Stored records -
• • • • •

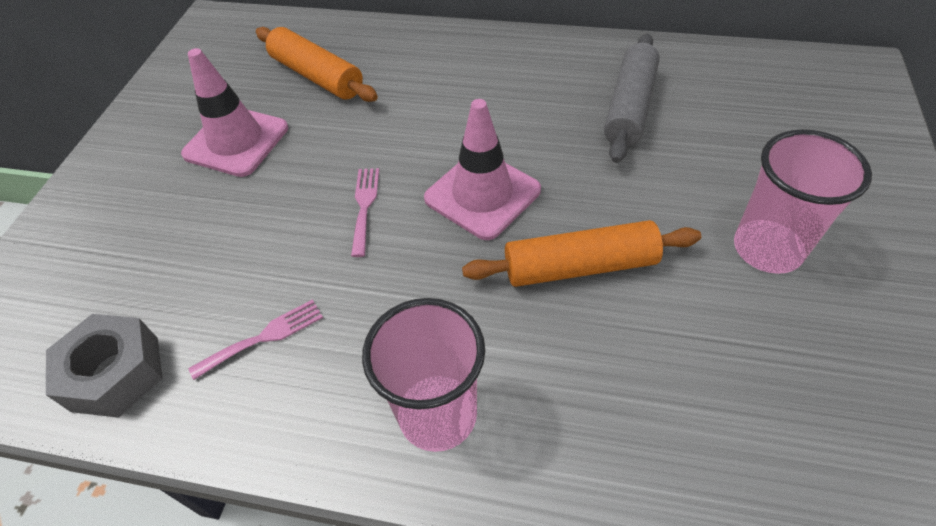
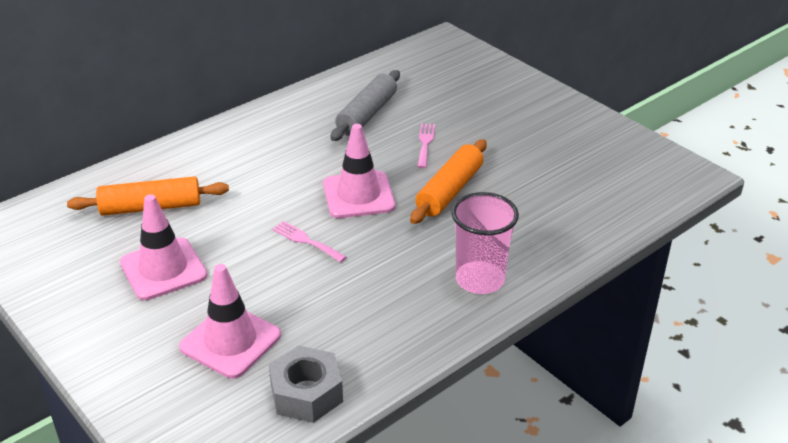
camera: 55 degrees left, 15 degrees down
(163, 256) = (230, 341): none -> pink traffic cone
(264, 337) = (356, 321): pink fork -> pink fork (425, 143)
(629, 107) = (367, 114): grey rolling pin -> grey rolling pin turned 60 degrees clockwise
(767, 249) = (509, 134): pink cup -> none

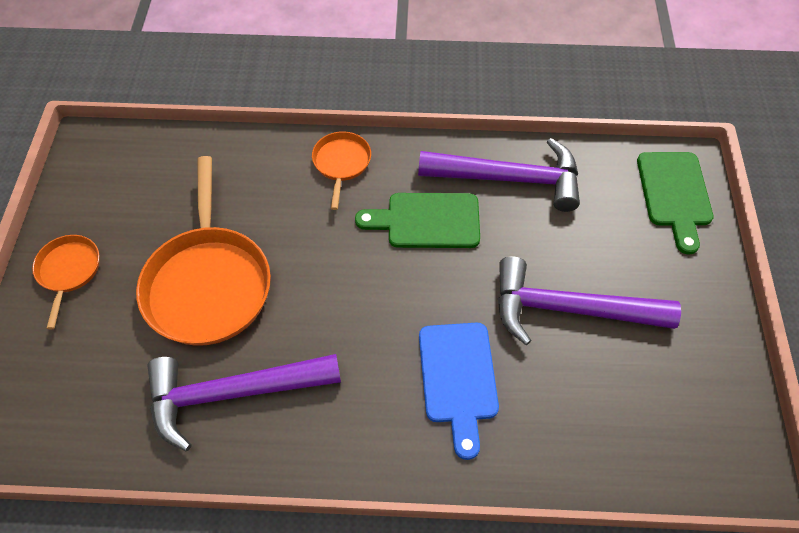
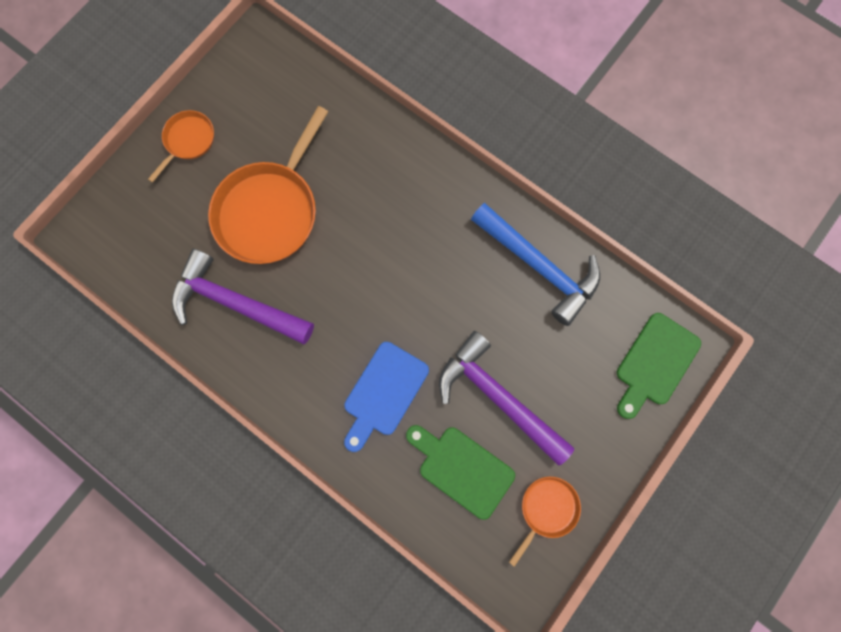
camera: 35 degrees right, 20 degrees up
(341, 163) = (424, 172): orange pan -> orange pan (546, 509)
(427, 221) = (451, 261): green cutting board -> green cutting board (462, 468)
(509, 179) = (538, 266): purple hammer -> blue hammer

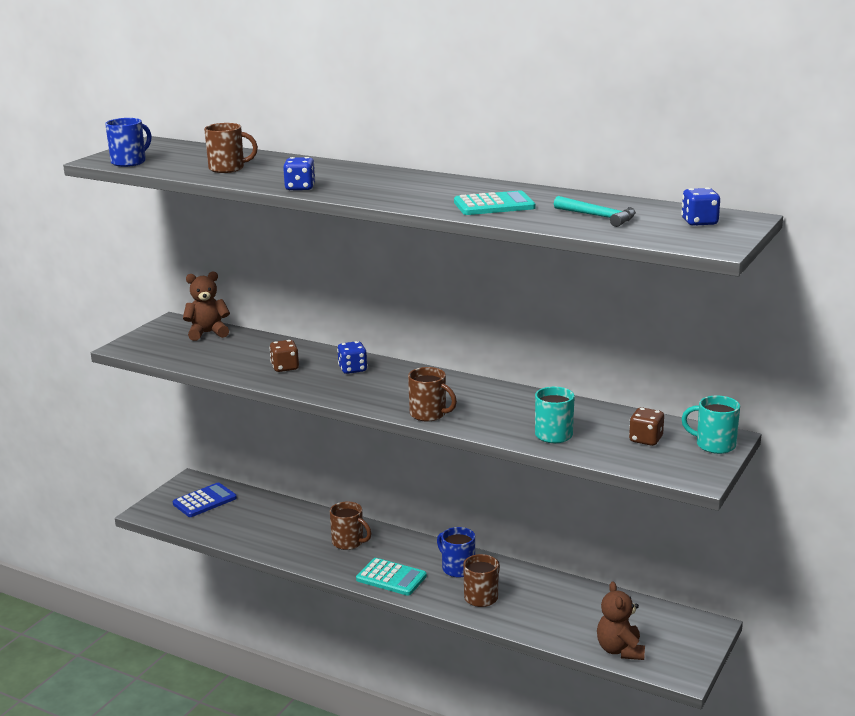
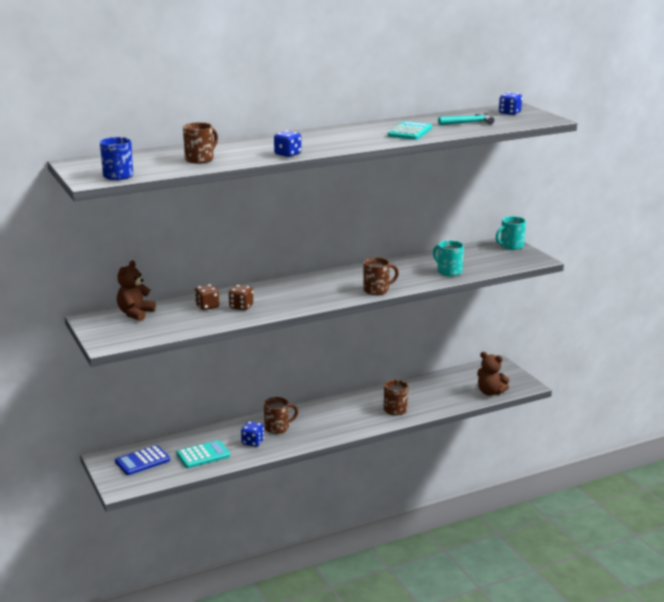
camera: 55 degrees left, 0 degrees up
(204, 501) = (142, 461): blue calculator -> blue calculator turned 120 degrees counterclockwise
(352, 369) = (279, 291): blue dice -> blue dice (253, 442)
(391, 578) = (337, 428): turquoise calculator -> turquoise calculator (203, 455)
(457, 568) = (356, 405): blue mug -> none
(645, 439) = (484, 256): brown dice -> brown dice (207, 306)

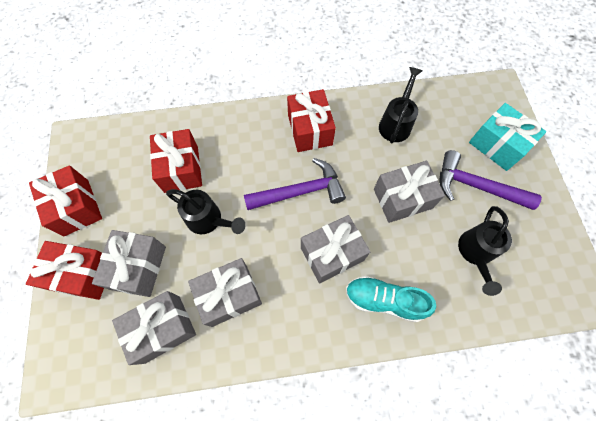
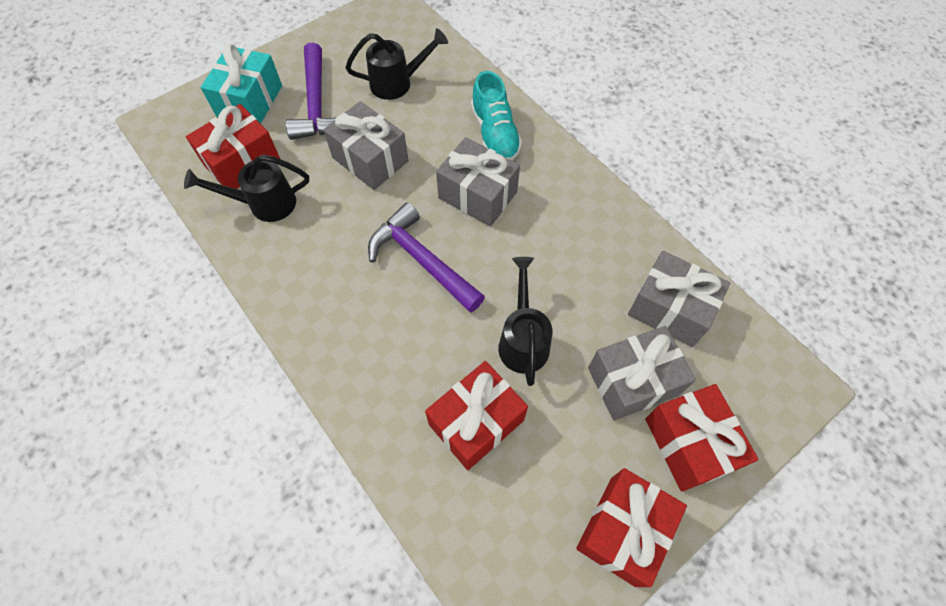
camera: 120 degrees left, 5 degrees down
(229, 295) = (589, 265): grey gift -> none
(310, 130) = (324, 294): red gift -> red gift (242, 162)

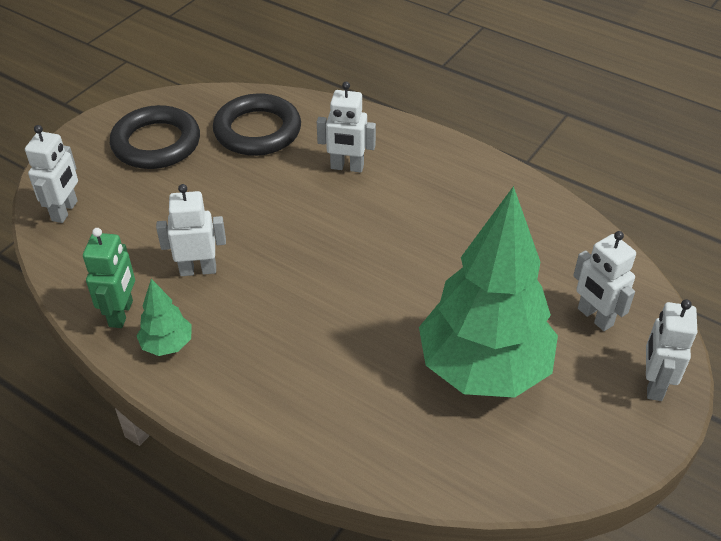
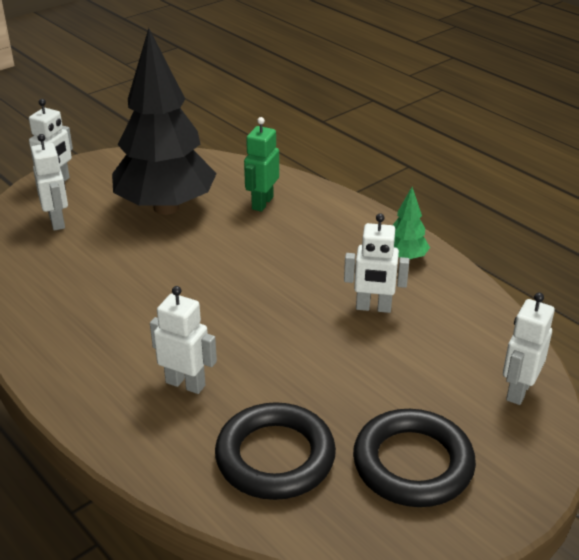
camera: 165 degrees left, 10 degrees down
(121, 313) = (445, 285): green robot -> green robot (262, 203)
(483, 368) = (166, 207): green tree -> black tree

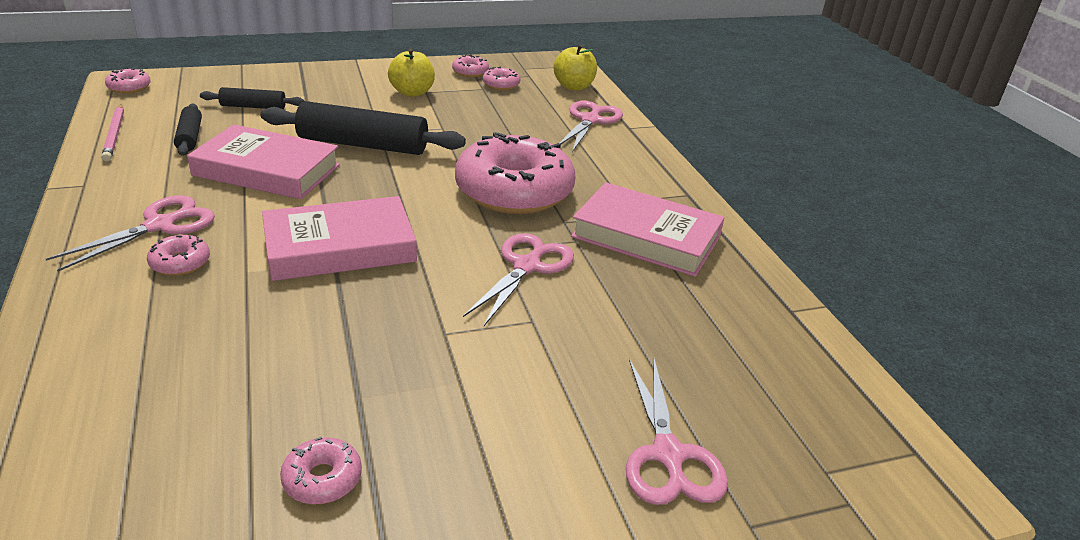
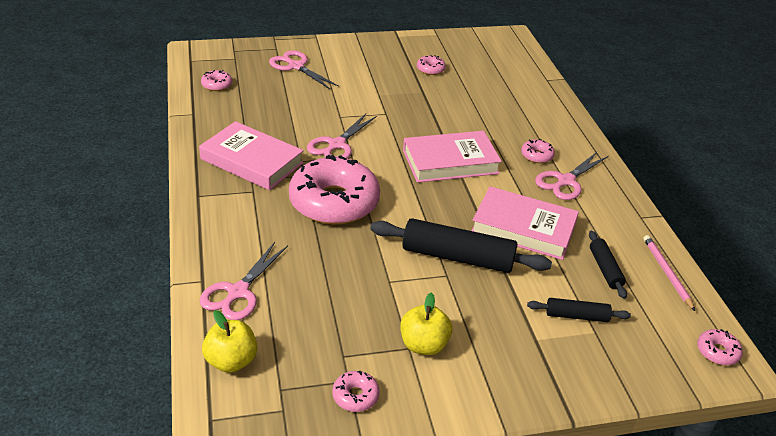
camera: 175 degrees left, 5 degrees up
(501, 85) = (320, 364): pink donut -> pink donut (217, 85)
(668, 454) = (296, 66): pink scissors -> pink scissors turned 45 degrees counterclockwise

• • • • •

REQUIREMENT -
The expected output is each line of the records above that includes the word "down".

RESULT OF THIS TASK -
camera: 55 degrees left, 15 degrees down
camera: 120 degrees left, 5 degrees down
camera: 165 degrees left, 10 degrees down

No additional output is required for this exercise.